DATA Block Start
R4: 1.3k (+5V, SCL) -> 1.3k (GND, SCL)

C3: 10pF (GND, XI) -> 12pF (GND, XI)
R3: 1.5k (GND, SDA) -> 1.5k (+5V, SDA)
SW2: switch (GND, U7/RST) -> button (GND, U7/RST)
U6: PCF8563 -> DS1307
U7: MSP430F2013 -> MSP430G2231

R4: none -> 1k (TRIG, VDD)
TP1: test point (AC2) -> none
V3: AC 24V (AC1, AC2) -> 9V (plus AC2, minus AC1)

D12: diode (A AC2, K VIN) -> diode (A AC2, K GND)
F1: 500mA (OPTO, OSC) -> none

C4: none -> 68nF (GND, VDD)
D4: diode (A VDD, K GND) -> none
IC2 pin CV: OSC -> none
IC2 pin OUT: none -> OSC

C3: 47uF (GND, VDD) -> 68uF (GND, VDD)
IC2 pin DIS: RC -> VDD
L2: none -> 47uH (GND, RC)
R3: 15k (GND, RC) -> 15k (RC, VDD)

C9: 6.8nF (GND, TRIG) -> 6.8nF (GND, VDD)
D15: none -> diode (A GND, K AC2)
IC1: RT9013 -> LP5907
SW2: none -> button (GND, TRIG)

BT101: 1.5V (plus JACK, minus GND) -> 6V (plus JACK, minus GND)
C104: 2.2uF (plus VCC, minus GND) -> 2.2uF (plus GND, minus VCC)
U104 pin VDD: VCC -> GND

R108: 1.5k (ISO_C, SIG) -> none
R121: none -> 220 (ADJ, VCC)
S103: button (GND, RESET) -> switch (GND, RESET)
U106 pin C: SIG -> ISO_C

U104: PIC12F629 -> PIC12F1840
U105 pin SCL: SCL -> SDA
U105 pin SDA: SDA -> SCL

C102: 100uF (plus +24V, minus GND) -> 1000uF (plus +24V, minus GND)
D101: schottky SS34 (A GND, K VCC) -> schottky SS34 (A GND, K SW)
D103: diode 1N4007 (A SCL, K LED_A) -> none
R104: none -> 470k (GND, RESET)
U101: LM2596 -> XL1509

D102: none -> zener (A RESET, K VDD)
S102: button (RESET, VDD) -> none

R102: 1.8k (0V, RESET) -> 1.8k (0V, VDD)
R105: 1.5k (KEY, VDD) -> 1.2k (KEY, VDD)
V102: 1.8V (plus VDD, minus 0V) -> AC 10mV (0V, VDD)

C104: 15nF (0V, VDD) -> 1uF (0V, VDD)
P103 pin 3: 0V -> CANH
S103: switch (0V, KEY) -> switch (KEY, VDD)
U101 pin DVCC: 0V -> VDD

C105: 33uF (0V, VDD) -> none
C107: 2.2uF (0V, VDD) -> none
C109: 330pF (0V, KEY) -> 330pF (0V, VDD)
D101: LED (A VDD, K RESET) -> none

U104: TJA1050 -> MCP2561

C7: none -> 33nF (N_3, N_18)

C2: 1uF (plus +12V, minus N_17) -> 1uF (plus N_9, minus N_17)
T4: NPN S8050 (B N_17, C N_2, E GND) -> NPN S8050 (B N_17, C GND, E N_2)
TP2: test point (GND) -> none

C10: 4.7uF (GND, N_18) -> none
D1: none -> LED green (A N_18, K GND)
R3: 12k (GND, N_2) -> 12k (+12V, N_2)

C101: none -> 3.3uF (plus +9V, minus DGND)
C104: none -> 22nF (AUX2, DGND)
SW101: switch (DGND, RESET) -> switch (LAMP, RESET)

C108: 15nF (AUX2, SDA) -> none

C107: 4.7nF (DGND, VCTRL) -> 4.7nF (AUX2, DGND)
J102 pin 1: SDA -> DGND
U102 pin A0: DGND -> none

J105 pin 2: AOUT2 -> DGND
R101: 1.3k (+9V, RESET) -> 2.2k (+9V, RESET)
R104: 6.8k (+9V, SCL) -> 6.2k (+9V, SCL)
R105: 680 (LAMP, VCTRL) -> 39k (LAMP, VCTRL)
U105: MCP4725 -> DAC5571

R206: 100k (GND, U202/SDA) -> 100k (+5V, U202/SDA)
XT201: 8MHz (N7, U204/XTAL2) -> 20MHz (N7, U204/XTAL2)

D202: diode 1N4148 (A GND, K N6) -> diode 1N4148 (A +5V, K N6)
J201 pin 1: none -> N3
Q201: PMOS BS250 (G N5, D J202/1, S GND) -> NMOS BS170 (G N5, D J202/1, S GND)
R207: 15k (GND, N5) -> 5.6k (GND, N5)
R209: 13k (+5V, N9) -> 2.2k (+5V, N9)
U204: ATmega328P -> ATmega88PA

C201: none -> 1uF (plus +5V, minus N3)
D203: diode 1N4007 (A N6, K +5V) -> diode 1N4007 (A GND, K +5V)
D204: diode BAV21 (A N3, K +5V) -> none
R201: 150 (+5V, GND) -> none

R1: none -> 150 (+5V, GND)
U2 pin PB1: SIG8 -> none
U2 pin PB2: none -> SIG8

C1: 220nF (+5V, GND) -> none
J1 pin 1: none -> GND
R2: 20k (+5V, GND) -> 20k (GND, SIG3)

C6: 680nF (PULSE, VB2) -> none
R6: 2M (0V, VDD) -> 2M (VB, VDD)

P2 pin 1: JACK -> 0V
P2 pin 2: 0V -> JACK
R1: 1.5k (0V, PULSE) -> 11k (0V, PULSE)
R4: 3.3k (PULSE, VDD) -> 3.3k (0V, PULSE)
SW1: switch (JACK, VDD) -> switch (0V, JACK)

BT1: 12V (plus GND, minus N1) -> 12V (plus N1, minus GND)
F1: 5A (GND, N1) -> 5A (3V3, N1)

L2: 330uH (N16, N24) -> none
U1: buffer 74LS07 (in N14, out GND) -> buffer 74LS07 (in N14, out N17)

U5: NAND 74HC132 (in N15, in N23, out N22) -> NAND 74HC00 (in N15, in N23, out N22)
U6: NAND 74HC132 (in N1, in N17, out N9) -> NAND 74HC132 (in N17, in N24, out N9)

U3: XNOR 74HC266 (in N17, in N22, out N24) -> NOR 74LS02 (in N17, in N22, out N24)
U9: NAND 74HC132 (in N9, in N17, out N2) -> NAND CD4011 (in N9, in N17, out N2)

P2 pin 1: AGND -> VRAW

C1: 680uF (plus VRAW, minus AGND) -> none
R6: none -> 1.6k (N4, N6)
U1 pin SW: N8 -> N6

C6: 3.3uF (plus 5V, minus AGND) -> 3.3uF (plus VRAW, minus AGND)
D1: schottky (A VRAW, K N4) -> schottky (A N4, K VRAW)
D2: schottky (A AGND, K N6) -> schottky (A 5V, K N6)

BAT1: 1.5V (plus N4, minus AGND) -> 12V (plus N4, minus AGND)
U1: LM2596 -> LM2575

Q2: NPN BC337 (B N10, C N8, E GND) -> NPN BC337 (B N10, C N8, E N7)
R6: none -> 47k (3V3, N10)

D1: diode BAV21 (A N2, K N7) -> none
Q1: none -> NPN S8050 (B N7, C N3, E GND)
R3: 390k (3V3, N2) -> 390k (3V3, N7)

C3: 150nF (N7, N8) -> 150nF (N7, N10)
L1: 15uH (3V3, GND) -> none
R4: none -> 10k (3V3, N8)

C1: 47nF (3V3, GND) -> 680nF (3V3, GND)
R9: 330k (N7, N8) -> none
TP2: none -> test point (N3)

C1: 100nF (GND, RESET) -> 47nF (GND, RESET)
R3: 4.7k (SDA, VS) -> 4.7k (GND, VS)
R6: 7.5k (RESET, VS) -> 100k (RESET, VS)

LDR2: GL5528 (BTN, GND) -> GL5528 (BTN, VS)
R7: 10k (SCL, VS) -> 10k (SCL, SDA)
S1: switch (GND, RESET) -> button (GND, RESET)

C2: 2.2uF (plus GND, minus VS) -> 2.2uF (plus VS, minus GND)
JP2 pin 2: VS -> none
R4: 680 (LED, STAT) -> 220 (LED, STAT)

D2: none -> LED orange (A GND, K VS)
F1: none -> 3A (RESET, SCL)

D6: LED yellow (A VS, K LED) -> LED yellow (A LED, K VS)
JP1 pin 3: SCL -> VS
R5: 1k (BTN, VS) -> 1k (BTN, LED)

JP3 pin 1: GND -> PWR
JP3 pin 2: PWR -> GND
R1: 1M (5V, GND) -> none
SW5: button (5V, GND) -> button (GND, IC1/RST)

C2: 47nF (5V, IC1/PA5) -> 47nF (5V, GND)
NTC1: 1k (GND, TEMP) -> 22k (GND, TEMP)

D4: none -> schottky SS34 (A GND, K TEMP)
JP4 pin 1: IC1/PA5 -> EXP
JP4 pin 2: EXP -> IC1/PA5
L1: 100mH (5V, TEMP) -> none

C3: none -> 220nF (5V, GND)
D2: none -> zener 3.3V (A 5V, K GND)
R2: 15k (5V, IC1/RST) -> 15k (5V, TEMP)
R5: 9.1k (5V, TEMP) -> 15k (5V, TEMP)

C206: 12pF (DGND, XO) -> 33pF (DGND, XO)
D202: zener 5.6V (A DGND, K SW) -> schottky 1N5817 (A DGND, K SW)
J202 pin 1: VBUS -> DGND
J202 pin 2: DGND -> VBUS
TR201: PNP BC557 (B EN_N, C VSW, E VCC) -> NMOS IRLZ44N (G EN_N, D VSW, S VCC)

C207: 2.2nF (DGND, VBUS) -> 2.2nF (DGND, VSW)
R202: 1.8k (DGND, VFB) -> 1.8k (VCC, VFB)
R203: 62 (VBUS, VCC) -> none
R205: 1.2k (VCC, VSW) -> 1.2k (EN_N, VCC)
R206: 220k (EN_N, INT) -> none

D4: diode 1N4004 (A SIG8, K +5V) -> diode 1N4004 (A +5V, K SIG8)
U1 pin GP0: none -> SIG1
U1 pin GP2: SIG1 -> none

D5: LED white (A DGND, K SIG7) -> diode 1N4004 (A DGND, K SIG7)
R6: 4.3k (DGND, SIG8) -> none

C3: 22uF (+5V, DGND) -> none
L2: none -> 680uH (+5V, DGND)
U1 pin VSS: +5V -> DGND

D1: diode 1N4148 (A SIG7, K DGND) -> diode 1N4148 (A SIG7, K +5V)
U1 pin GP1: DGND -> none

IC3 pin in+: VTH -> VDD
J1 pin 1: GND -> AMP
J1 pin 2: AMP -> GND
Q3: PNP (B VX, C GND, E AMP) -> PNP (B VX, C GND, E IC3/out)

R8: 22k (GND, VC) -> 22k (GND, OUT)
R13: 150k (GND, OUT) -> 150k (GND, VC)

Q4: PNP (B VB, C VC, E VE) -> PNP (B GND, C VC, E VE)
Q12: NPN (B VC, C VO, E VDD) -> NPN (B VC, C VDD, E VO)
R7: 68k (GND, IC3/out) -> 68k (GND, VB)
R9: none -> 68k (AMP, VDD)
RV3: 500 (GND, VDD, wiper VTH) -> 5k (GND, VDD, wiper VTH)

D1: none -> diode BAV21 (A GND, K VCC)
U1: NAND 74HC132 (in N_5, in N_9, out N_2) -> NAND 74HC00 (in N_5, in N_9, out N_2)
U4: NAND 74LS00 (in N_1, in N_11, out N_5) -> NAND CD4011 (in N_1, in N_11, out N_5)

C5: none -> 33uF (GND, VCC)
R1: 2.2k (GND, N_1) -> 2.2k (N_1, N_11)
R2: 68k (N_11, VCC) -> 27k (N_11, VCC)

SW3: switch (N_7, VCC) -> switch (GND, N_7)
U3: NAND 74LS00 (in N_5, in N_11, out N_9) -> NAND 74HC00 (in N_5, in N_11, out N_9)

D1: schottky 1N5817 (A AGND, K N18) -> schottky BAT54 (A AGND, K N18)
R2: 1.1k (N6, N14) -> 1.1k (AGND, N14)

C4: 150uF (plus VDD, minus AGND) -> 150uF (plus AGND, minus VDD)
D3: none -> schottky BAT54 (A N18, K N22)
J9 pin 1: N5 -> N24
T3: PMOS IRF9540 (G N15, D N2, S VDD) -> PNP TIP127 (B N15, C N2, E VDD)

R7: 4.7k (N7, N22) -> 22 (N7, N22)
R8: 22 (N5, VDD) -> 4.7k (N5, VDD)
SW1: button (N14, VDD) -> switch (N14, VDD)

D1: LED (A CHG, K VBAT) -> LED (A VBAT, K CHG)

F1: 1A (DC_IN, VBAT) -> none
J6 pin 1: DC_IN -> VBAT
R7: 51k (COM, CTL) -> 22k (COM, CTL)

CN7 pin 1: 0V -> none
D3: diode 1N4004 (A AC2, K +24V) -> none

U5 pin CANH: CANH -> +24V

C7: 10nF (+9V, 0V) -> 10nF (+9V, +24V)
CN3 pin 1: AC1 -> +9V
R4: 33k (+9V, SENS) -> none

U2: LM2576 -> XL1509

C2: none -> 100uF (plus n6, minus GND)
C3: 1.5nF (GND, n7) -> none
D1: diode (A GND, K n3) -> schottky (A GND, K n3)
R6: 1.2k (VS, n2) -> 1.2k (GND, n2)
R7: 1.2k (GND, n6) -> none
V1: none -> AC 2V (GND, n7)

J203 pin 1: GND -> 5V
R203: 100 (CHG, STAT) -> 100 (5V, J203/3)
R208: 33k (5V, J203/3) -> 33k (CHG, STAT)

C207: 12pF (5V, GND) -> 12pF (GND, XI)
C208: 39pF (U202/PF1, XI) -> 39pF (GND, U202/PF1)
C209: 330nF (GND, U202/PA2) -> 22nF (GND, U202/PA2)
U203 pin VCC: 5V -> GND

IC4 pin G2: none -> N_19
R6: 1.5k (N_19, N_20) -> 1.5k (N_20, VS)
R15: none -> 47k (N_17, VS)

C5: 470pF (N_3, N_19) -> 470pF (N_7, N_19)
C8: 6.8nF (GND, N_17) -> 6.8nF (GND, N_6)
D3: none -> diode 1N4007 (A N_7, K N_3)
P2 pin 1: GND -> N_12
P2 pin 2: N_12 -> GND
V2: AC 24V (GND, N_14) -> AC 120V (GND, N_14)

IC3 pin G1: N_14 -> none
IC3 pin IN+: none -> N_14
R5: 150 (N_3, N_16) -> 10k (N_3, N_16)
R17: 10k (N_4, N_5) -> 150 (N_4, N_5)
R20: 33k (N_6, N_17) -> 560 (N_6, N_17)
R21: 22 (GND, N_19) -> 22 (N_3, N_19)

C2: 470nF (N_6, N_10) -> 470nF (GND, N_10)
DATA Block End
WHAT TO DO
Of all the entries above, retype exactly the lines from the line with "R1: 1M (5V, GND) -> none" to the line with "R5: 9.1k (5V, TEMP) -> 15k (5V, TEMP)", both included, and no others.

ANSWER TO THE PROBLEM
R1: 1M (5V, GND) -> none
SW5: button (5V, GND) -> button (GND, IC1/RST)

C2: 47nF (5V, IC1/PA5) -> 47nF (5V, GND)
NTC1: 1k (GND, TEMP) -> 22k (GND, TEMP)

D4: none -> schottky SS34 (A GND, K TEMP)
JP4 pin 1: IC1/PA5 -> EXP
JP4 pin 2: EXP -> IC1/PA5
L1: 100mH (5V, TEMP) -> none

C3: none -> 220nF (5V, GND)
D2: none -> zener 3.3V (A 5V, K GND)
R2: 15k (5V, IC1/RST) -> 15k (5V, TEMP)
R5: 9.1k (5V, TEMP) -> 15k (5V, TEMP)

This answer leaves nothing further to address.